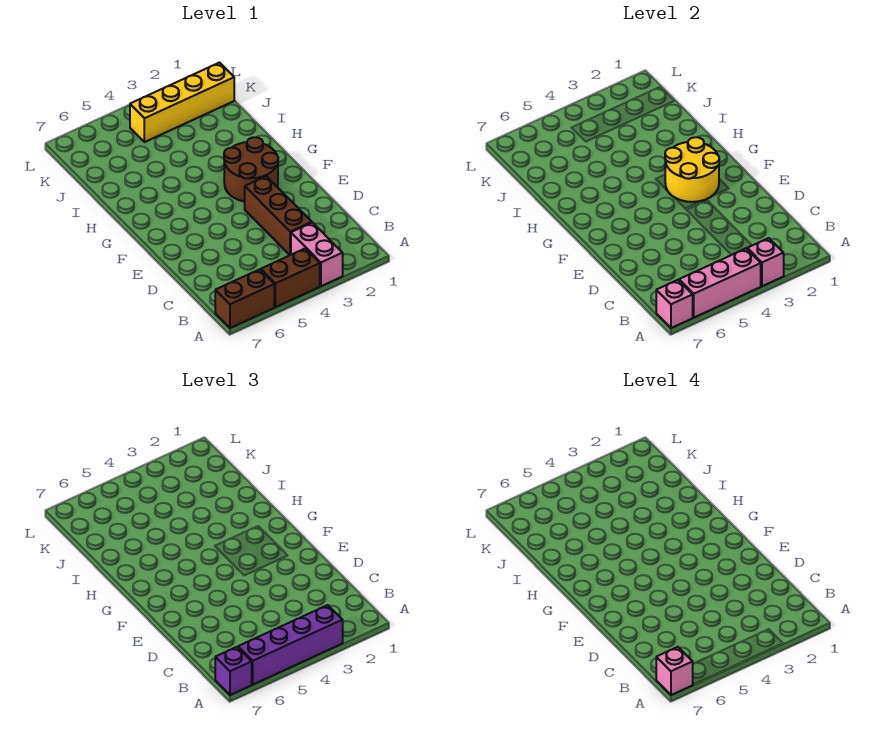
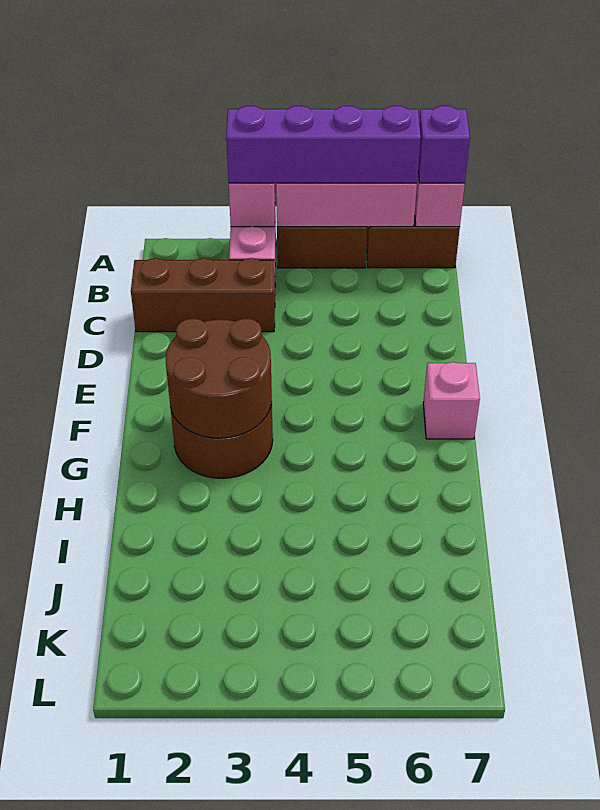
pink brick A7 level 4 -> pink brick F7 level 1
brown brick C3:E3 level 1 -> brown brick C1:C3 level 1
yellow round brick F2:G3 level 2 -> brown round brick F2:G3 level 2
yellow brick K1:K4 level 1 -> none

^^^^^^^^

* Task requirements
Provide a precise transcription of the listing, excluding each picture.

* Result of the task
pink brick A7 level 4 -> pink brick F7 level 1
brown brick C3:E3 level 1 -> brown brick C1:C3 level 1
yellow round brick F2:G3 level 2 -> brown round brick F2:G3 level 2
yellow brick K1:K4 level 1 -> none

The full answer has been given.